_WHAT YOU NEED TO DO_: Whatever appears in the records apart from pictures must be reproduced exactly.

_DATA FOR ANALYSIS_:
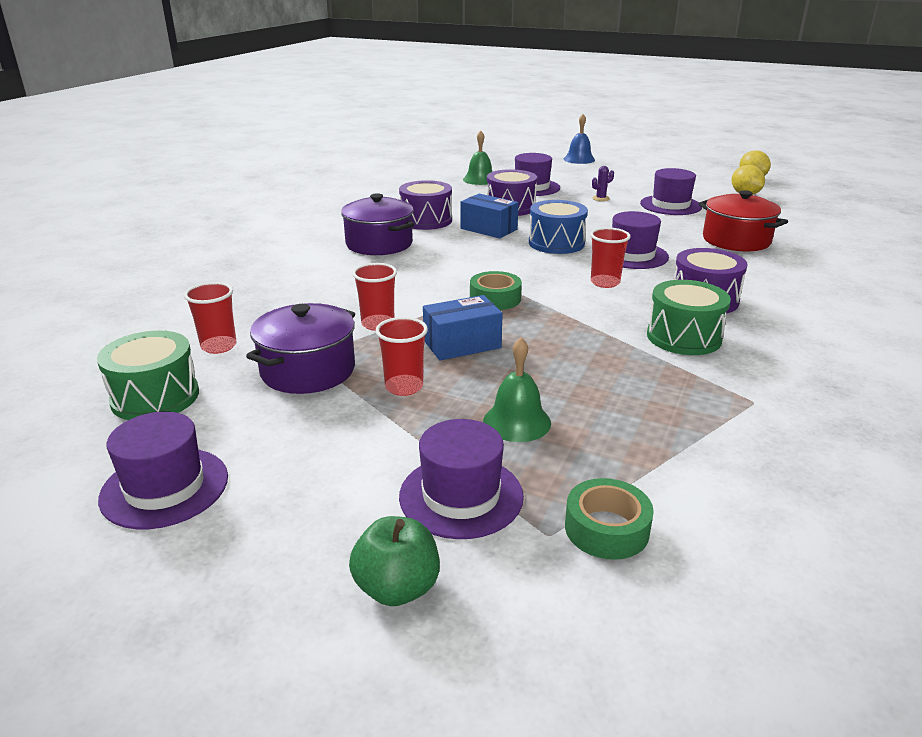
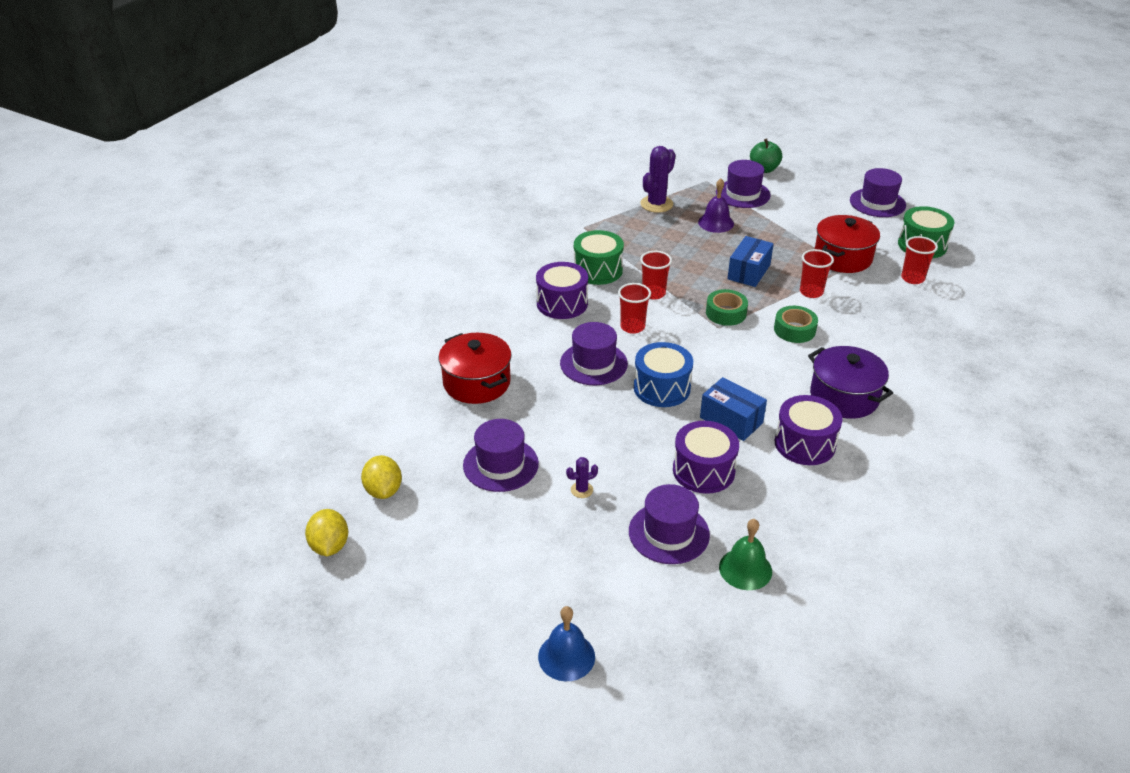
camera: 175 degrees left, 10 degrees up
(308, 370) = (842, 258): purple pot -> red pot
(404, 387) = (780, 244): red cup -> red cup (653, 293)
(462, 344) = (748, 272): blue box -> blue box turned 45 degrees counterclockwise
(517, 422) = (716, 223): green bell -> purple bell
(606, 529) = (682, 181): green tape -> green tape (794, 330)
(643, 458) = (656, 204): none -> purple cactus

_TASK RESULT_:
camera: 175 degrees left, 10 degrees up
(308, 370) = (842, 258): purple pot -> red pot
(404, 387) = (780, 244): red cup -> red cup (653, 293)
(462, 344) = (748, 272): blue box -> blue box turned 45 degrees counterclockwise
(517, 422) = (716, 223): green bell -> purple bell
(606, 529) = (682, 181): green tape -> green tape (794, 330)
(643, 458) = (656, 204): none -> purple cactus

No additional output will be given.